- [Exercise aim] Your reply should be one number: how many lines of the material contain the word "before".

· · · ·

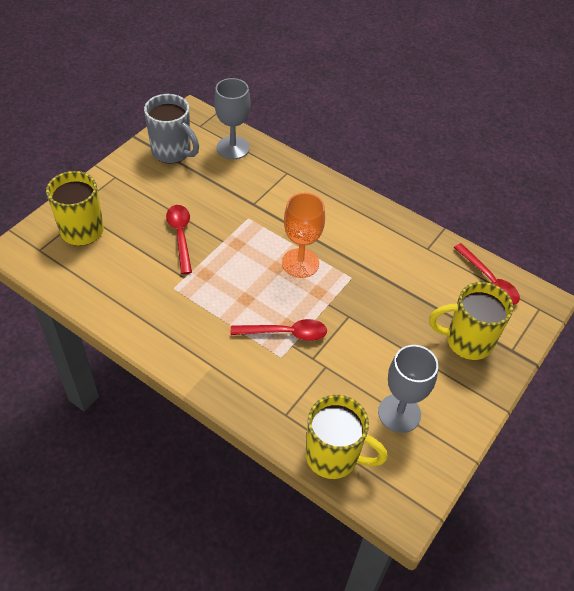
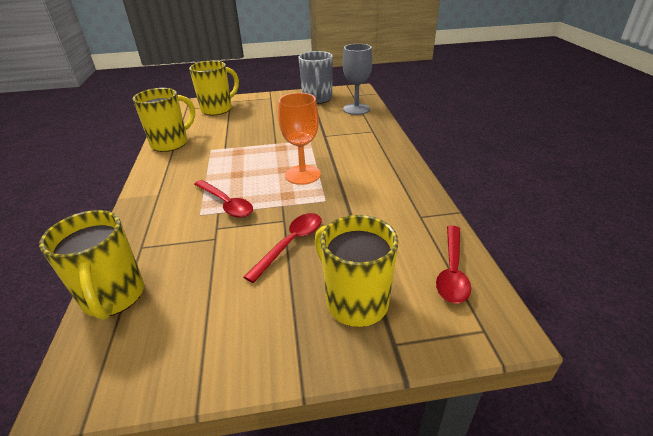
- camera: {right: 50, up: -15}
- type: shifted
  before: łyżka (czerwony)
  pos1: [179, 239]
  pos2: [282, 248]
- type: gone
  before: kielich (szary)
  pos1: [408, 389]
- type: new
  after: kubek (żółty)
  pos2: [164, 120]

· · · ·

- [Answer space] 2